Problem description
The answer must reproduce all of the data below exactly and contain no images.

#####

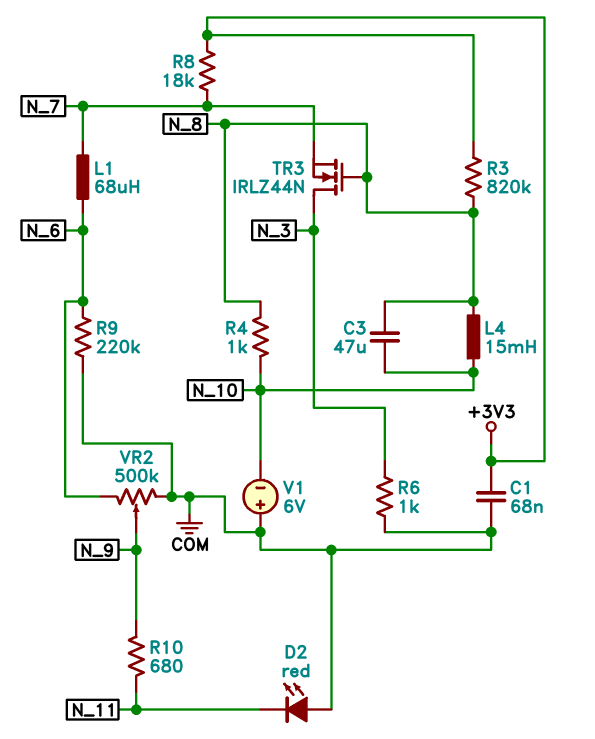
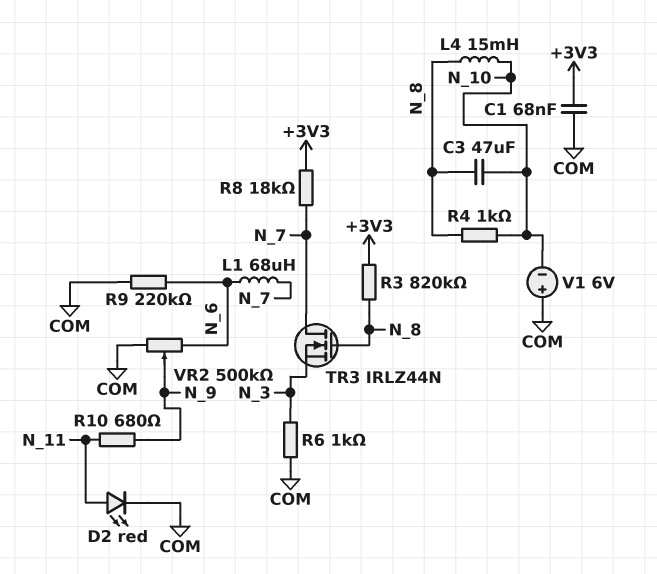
D2: LED red (A COM, K N_11) -> LED red (A N_11, K COM)
TR3: NMOS IRLZ44N (G N_8, D N_3, S N_7) -> NMOS IRLZ44N (G N_8, D N_7, S N_3)

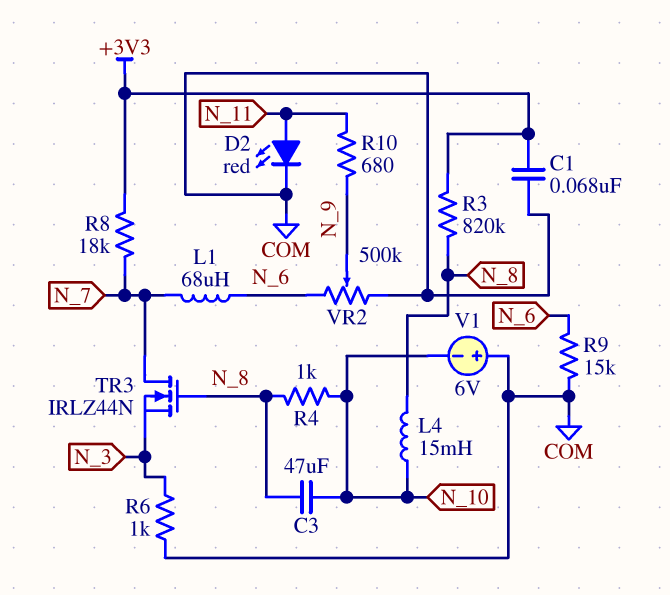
R9: 220k (COM, N_6) -> 15k (COM, N_6)

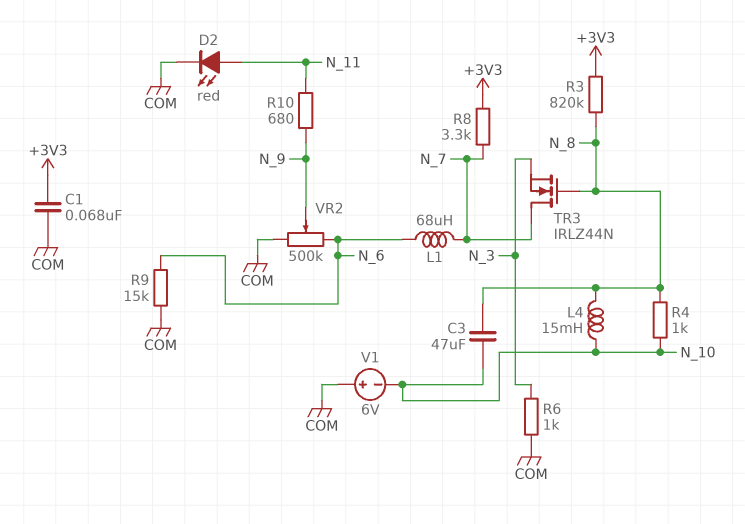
R8: 18k (+3V3, N_7) -> 3.3k (+3V3, N_7)

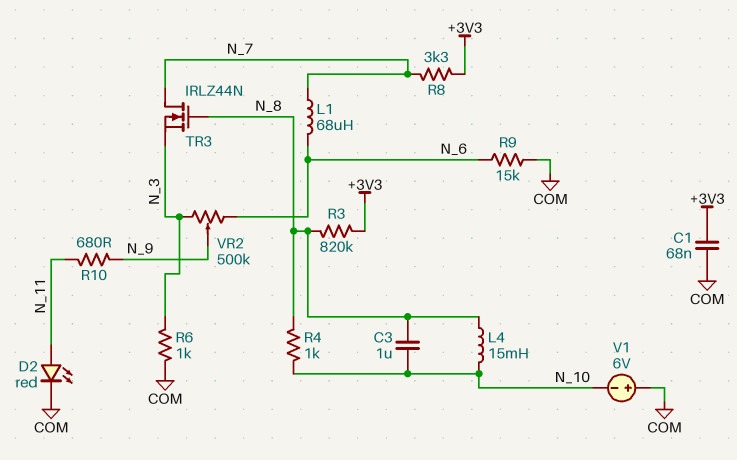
C3: 47uF (N_8, N_10) -> 1uF (N_8, N_10)
VR2: 500k (COM, N_6, wiper N_9) -> 500k (N_3, N_6, wiper N_9)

#####

Reply to the task
D2: LED red (A COM, K N_11) -> LED red (A N_11, K COM)
TR3: NMOS IRLZ44N (G N_8, D N_3, S N_7) -> NMOS IRLZ44N (G N_8, D N_7, S N_3)

R9: 220k (COM, N_6) -> 15k (COM, N_6)

R8: 18k (+3V3, N_7) -> 3.3k (+3V3, N_7)

C3: 47uF (N_8, N_10) -> 1uF (N_8, N_10)
VR2: 500k (COM, N_6, wiper N_9) -> 500k (N_3, N_6, wiper N_9)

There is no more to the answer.